Input for this task:
§ §

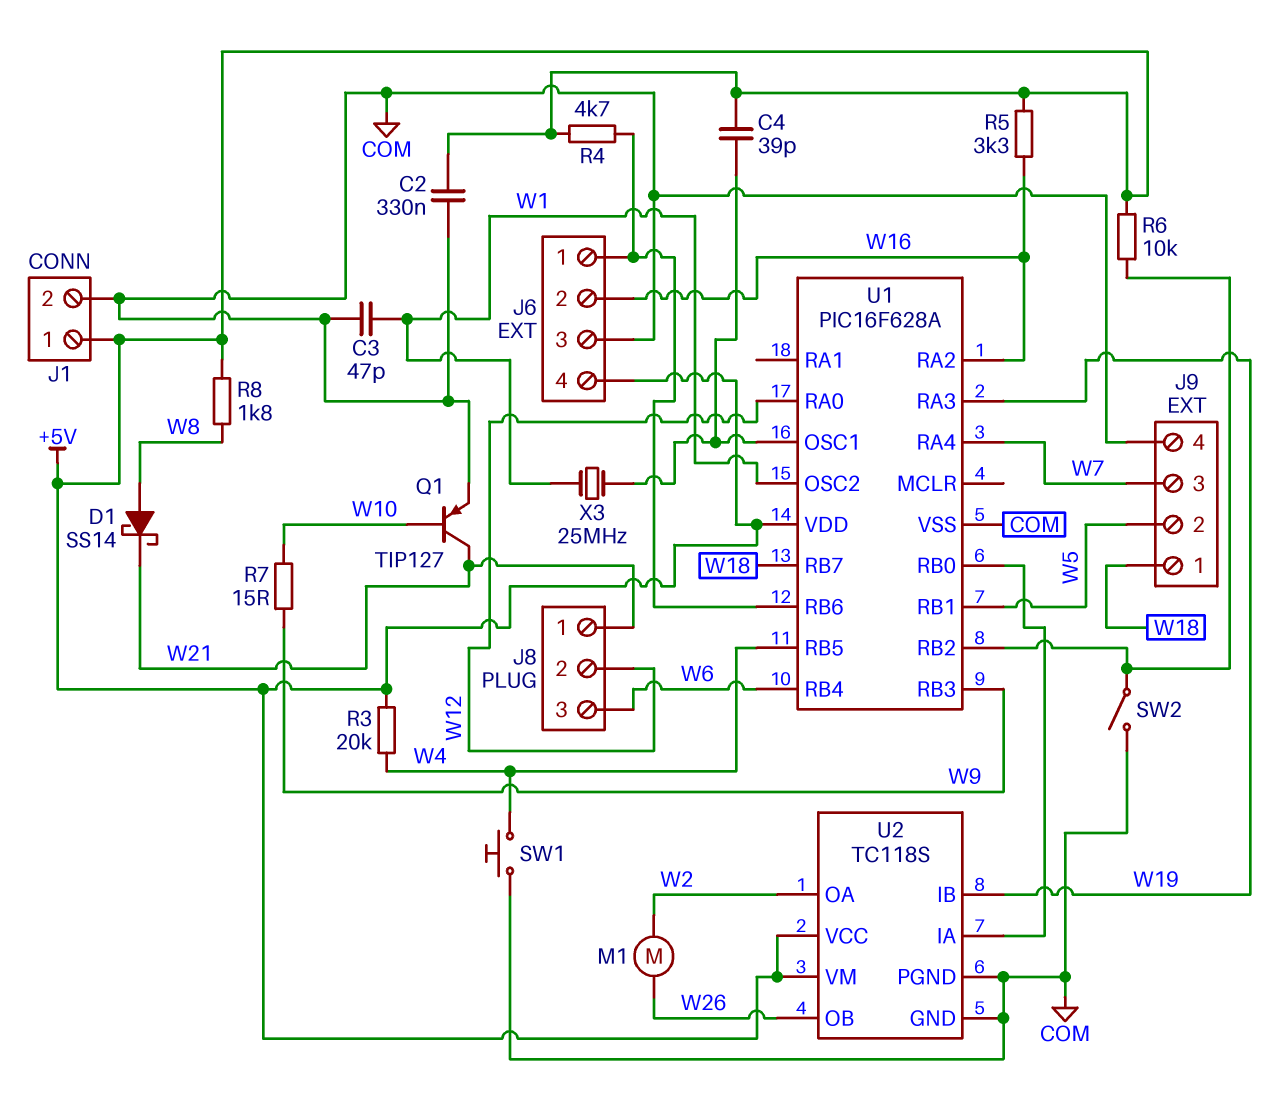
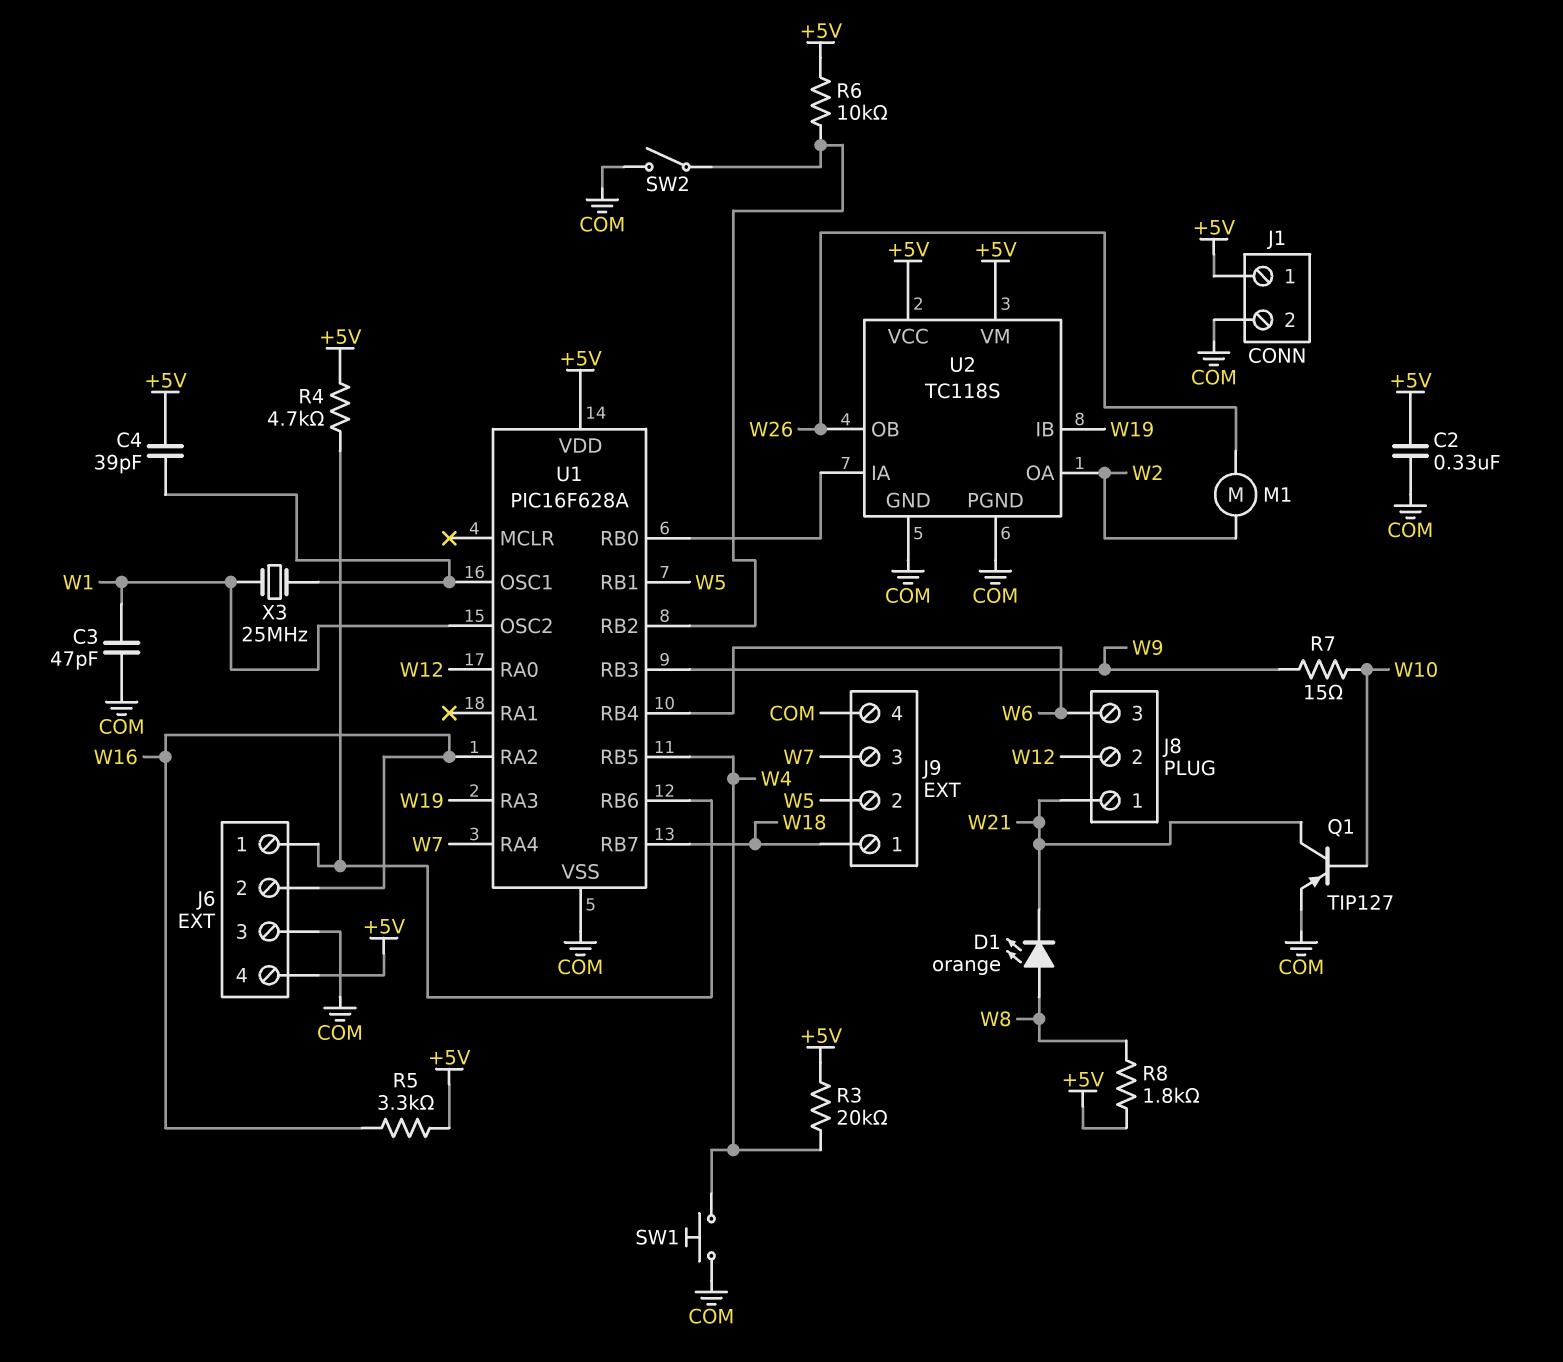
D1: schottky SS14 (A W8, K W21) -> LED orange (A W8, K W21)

§ §

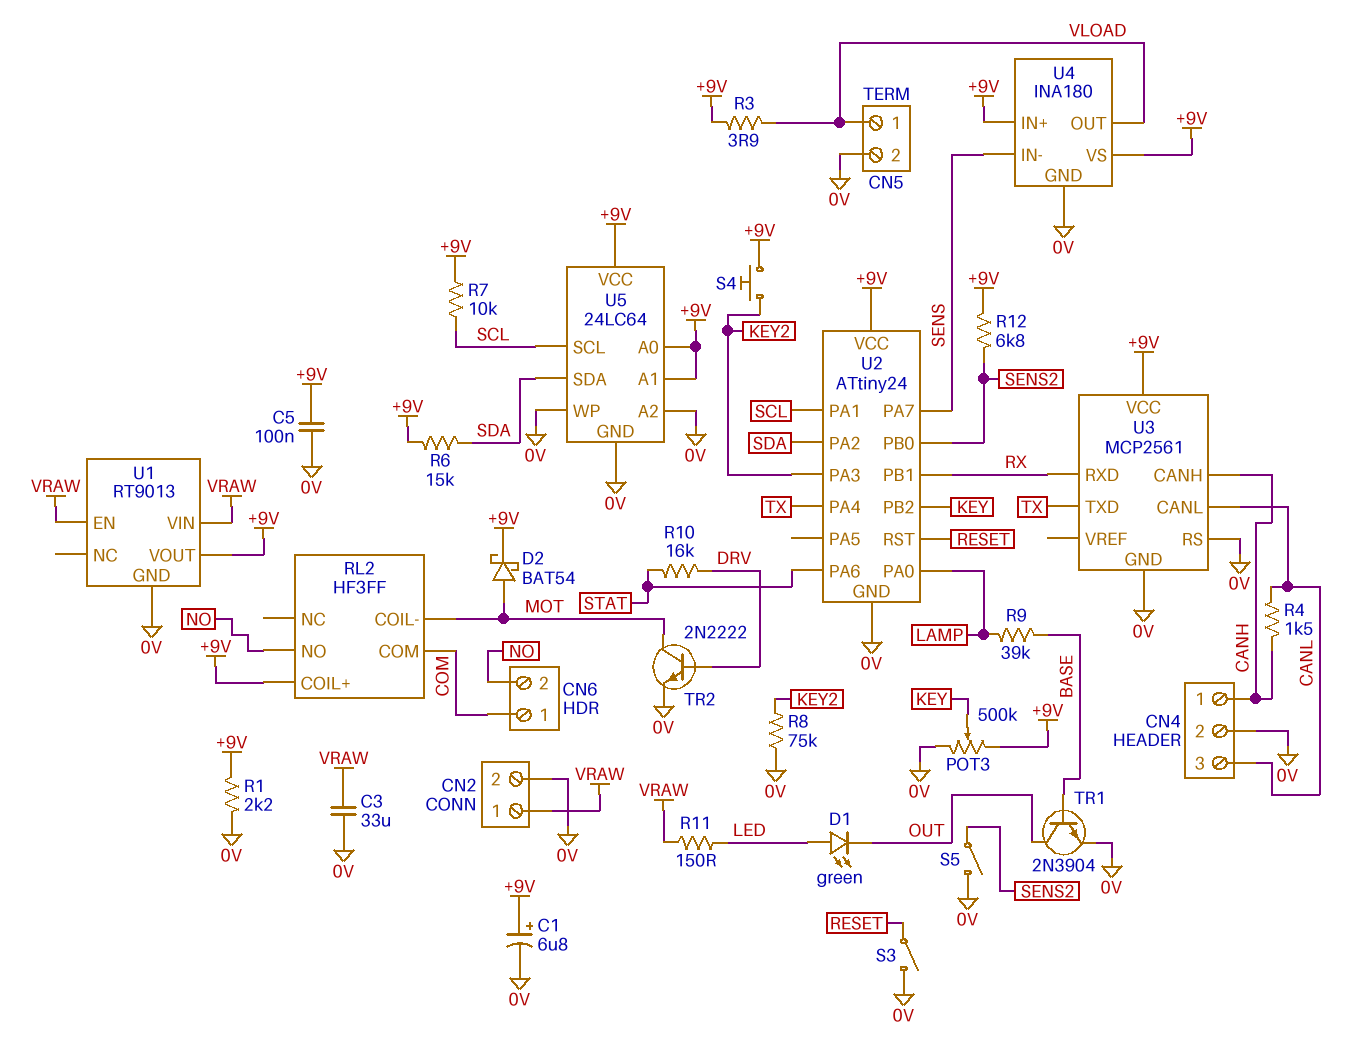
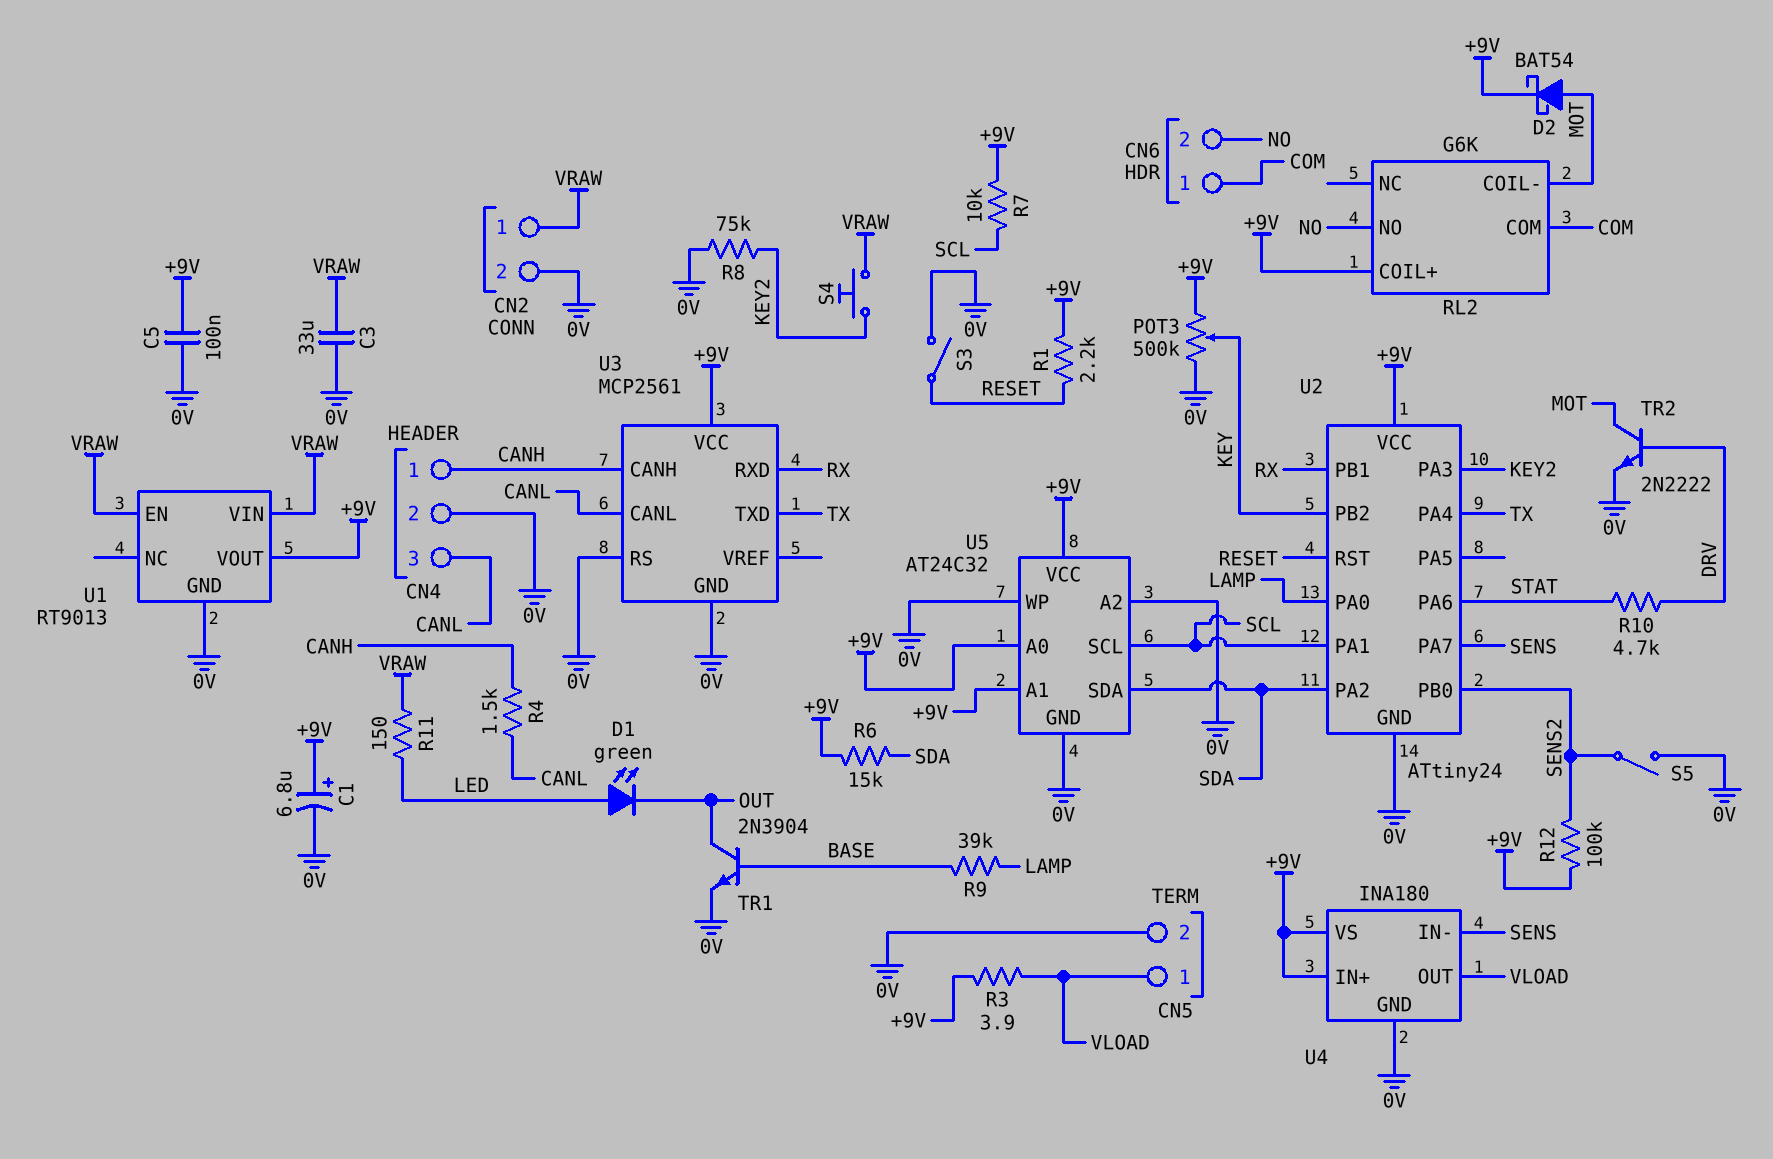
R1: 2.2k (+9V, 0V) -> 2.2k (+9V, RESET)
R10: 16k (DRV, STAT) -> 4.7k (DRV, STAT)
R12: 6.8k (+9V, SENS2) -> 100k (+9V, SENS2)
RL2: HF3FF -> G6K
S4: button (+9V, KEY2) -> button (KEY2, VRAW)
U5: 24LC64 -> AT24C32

§ §

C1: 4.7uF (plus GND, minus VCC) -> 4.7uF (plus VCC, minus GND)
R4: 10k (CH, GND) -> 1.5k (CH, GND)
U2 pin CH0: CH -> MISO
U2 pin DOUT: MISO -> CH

§ §

Within the material above, transcribe exactly the lines that run from the line holding "R12: 6.8k (+9V, SENS2) -> 100k (+9V, SENS2)" through the line holding "U5: 24LC64 -> AT24C32".

Expected answer:
R12: 6.8k (+9V, SENS2) -> 100k (+9V, SENS2)
RL2: HF3FF -> G6K
S4: button (+9V, KEY2) -> button (KEY2, VRAW)
U5: 24LC64 -> AT24C32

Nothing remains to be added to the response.